Coordinate-based object records:
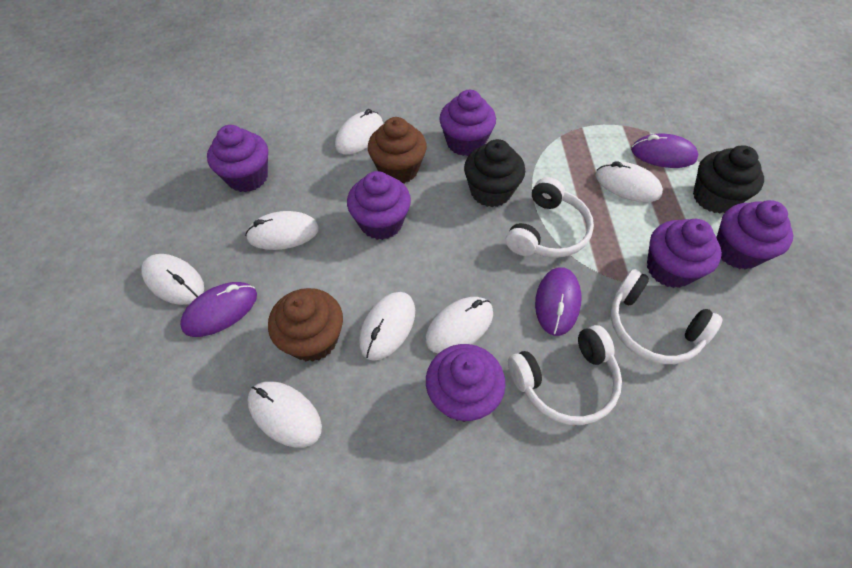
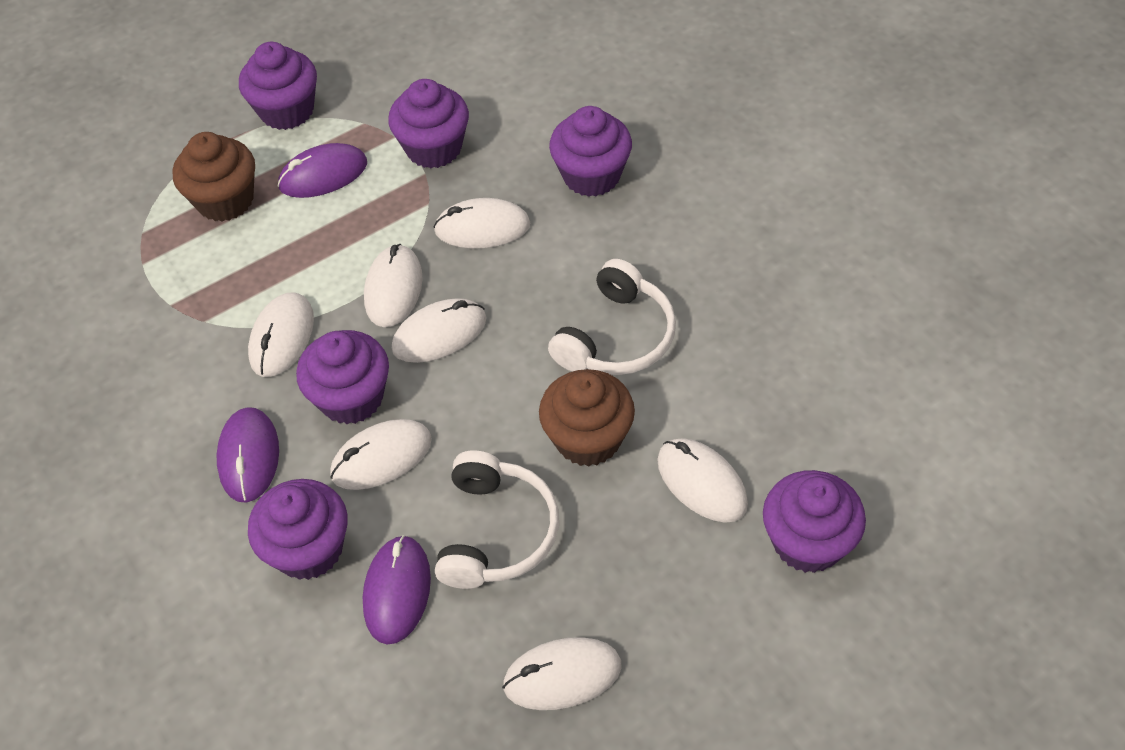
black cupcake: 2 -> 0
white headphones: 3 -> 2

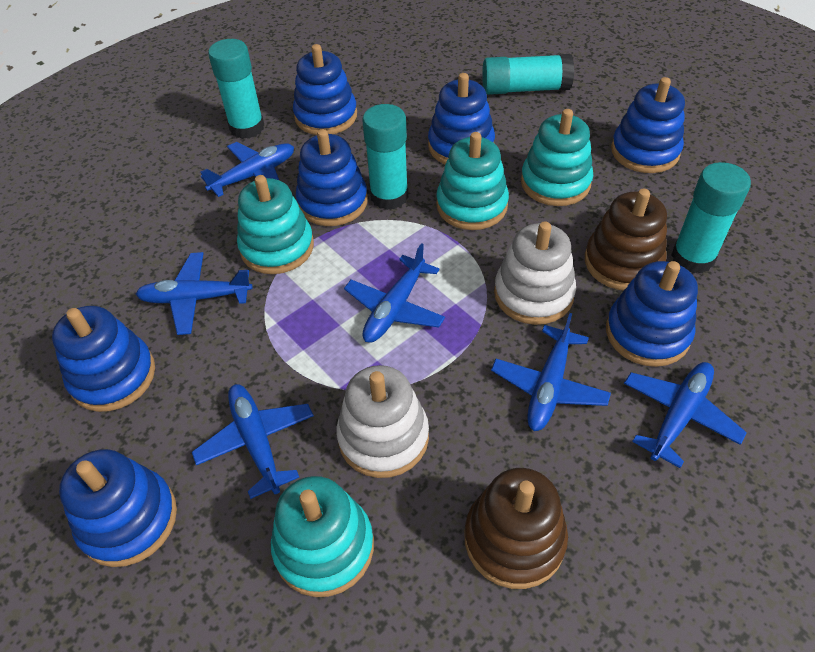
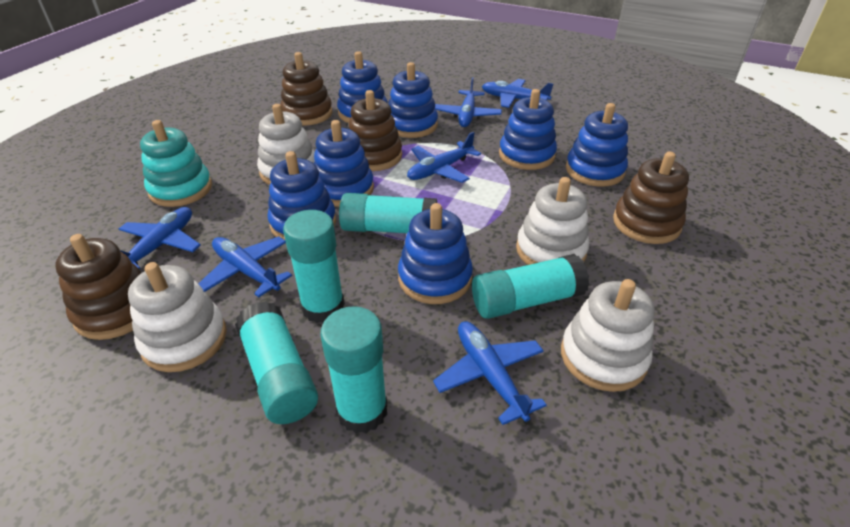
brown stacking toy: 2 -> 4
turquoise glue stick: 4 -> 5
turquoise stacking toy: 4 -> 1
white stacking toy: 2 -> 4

#### Aim of the task:
The records need to be restated word for word, minus any images.

#### Problem solution:
black cupcake: 2 -> 0
white headphones: 3 -> 2

brown stacking toy: 2 -> 4
turquoise glue stick: 4 -> 5
turquoise stacking toy: 4 -> 1
white stacking toy: 2 -> 4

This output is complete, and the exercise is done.